**What you should do:** Range to output from the entries below: the line containing "C6: 100nF (GND, RESET) -> 100nF (GND, VA)" through the line containing "C4: 1.5uF (plus". Set it down exactly, ends included, nothing else.

**Records drawn from a dataset:**
• • • • •
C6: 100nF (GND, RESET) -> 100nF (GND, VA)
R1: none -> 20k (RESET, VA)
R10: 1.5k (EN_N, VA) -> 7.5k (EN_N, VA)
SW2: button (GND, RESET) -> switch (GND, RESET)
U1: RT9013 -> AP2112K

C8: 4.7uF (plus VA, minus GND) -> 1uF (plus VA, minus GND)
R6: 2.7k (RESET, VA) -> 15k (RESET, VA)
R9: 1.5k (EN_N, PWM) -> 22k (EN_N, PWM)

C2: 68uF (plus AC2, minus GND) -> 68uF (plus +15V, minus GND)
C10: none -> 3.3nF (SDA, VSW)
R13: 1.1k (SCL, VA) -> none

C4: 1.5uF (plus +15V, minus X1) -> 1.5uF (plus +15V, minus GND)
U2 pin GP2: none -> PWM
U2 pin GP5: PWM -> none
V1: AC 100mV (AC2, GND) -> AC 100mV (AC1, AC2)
• • • • •
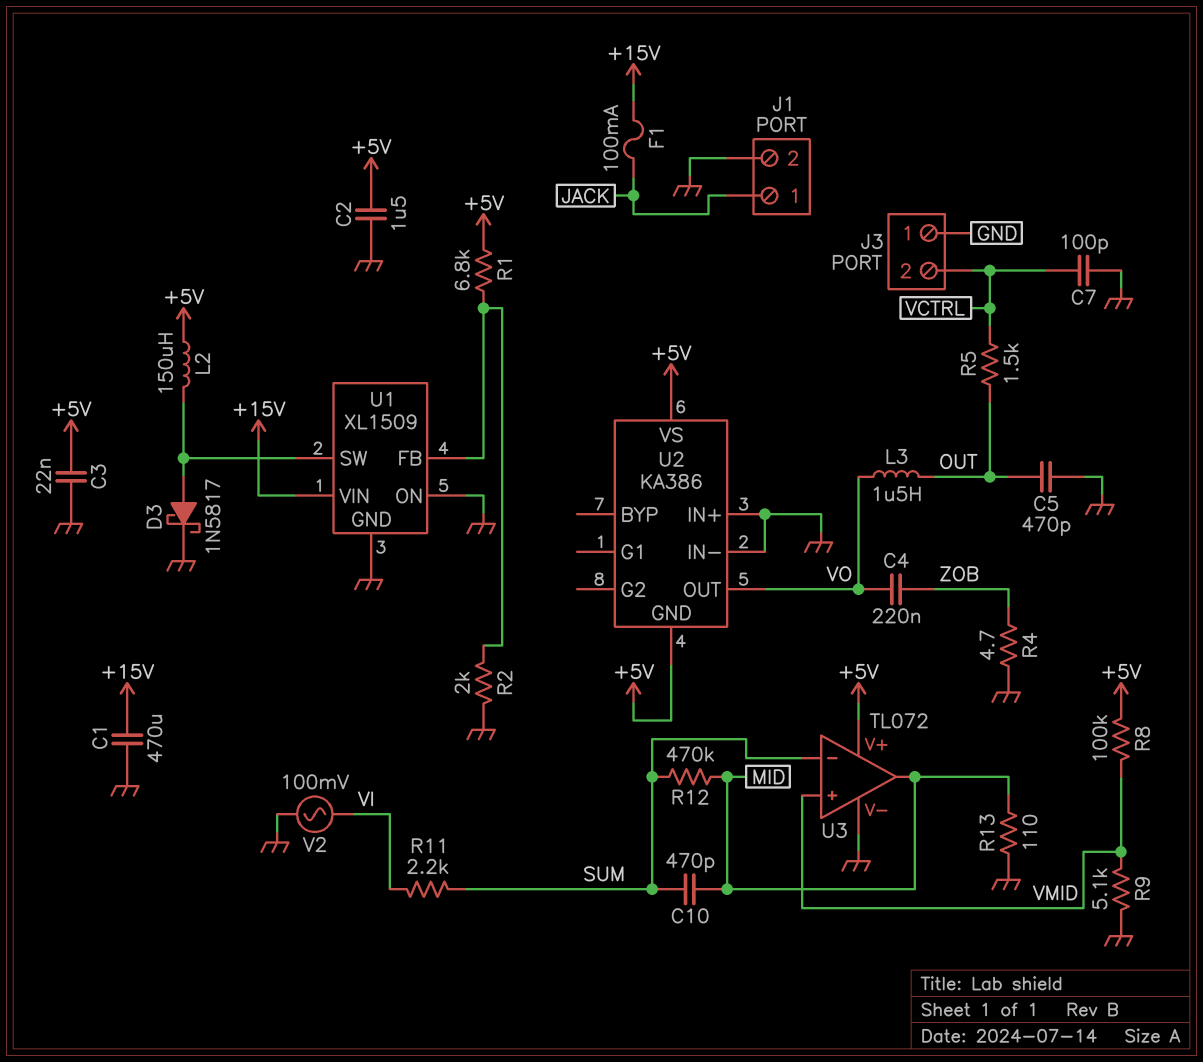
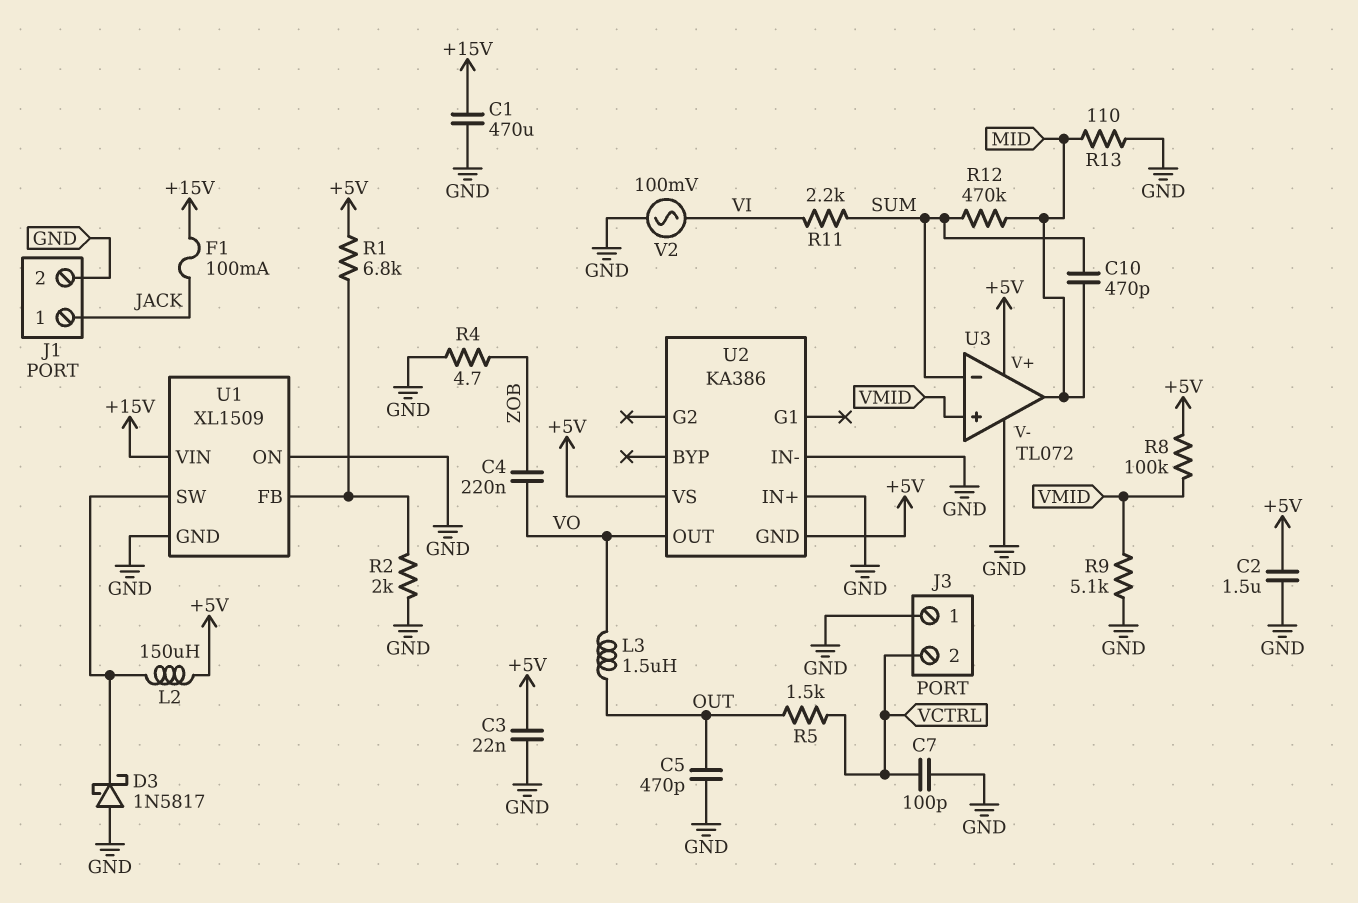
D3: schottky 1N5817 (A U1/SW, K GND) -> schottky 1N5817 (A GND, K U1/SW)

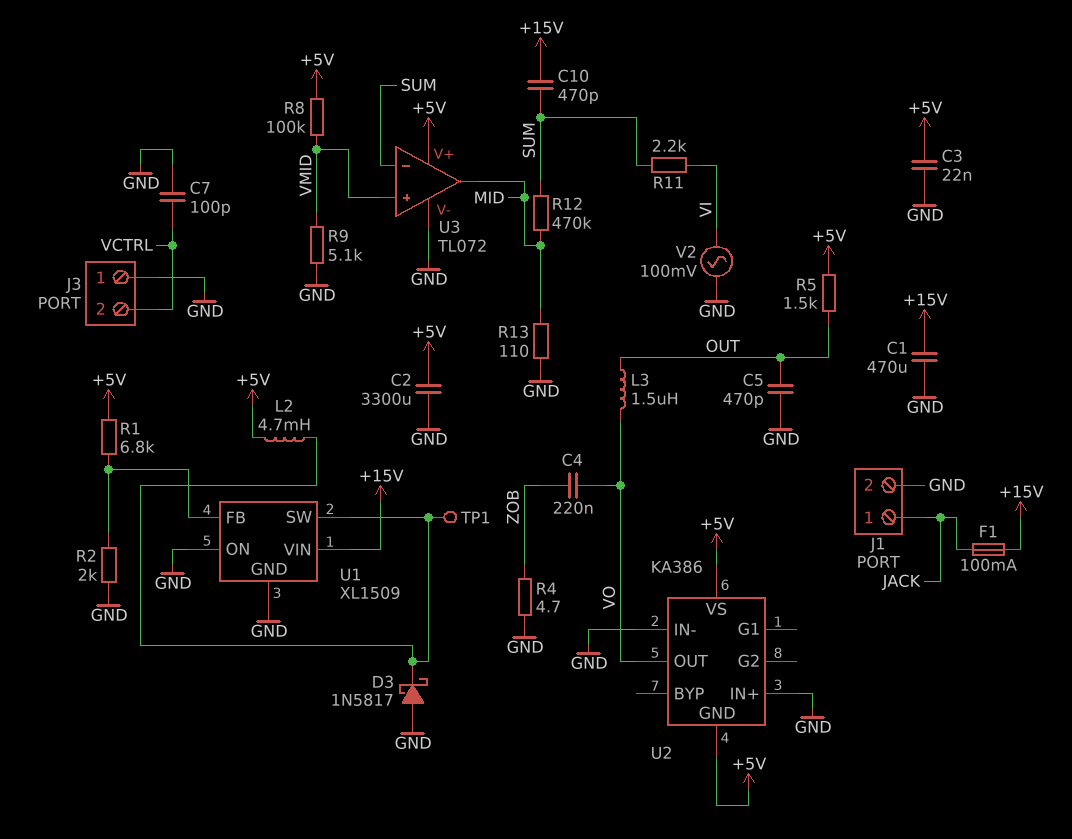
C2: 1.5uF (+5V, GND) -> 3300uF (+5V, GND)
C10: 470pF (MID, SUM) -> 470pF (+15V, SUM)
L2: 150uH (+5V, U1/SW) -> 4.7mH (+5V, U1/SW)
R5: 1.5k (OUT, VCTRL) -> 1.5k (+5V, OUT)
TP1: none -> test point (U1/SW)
• • • • •
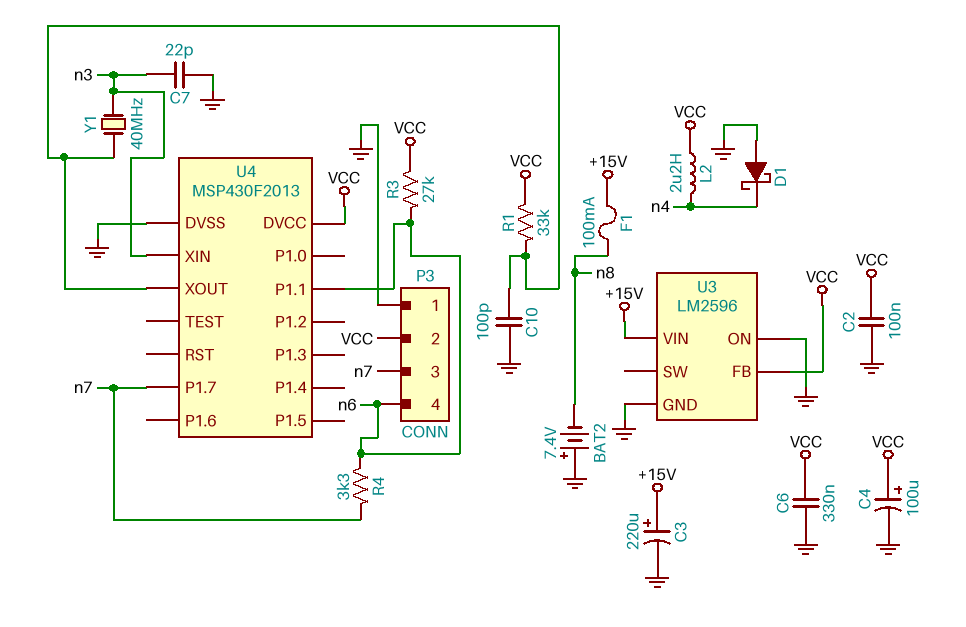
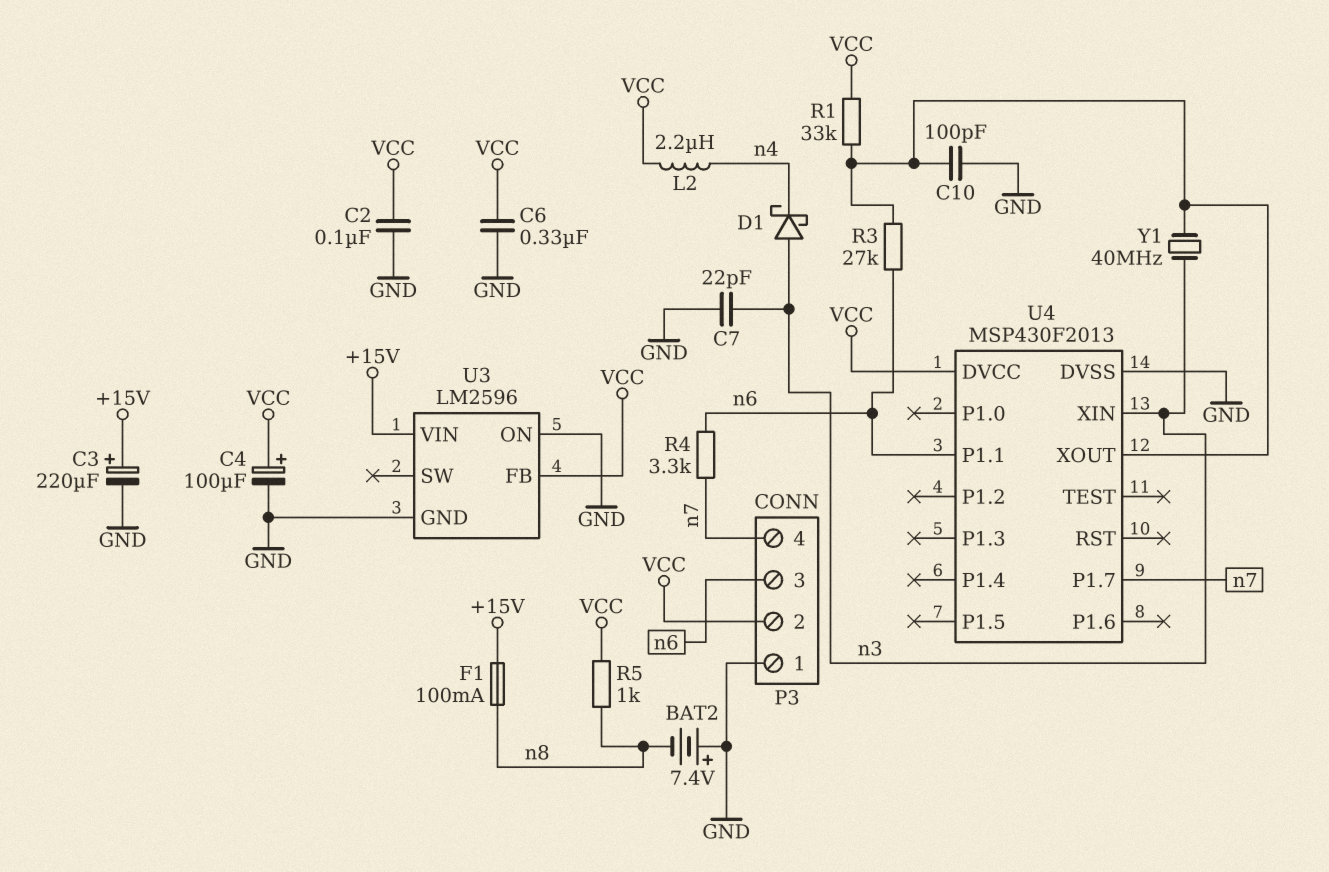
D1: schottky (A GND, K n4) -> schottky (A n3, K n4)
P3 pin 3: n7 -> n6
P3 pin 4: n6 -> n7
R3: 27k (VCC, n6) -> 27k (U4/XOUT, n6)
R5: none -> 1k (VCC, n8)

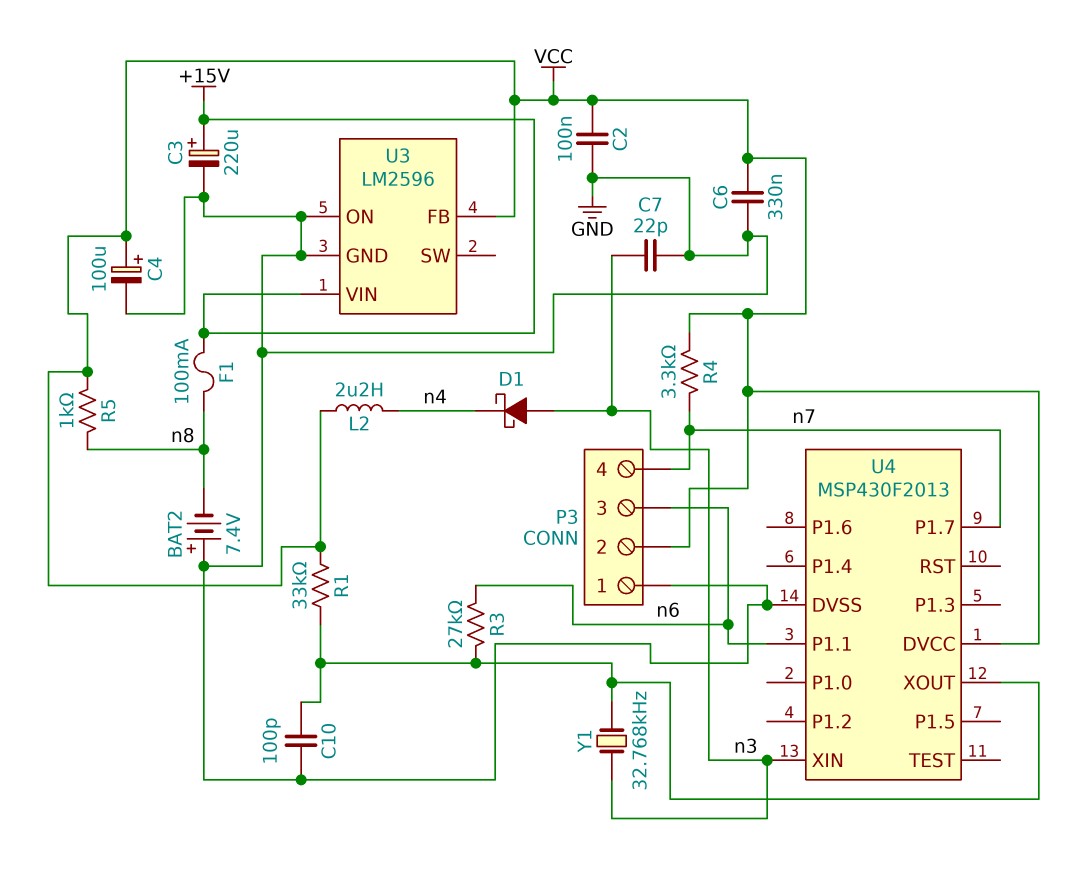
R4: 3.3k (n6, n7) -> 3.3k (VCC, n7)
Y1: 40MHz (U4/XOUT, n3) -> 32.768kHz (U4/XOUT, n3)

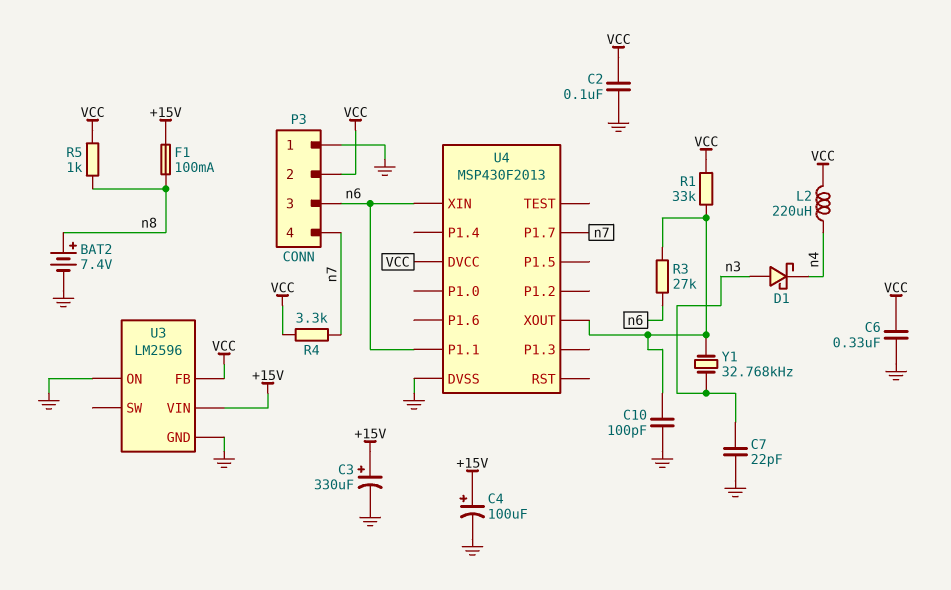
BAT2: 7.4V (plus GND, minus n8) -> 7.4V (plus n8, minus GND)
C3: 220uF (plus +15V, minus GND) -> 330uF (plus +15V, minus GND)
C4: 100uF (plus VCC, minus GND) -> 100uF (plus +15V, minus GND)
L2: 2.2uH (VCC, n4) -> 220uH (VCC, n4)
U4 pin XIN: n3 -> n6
• • • • •
**Your solution:**
C6: 100nF (GND, RESET) -> 100nF (GND, VA)
R1: none -> 20k (RESET, VA)
R10: 1.5k (EN_N, VA) -> 7.5k (EN_N, VA)
SW2: button (GND, RESET) -> switch (GND, RESET)
U1: RT9013 -> AP2112K

C8: 4.7uF (plus VA, minus GND) -> 1uF (plus VA, minus GND)
R6: 2.7k (RESET, VA) -> 15k (RESET, VA)
R9: 1.5k (EN_N, PWM) -> 22k (EN_N, PWM)

C2: 68uF (plus AC2, minus GND) -> 68uF (plus +15V, minus GND)
C10: none -> 3.3nF (SDA, VSW)
R13: 1.1k (SCL, VA) -> none

C4: 1.5uF (plus +15V, minus X1) -> 1.5uF (plus +15V, minus GND)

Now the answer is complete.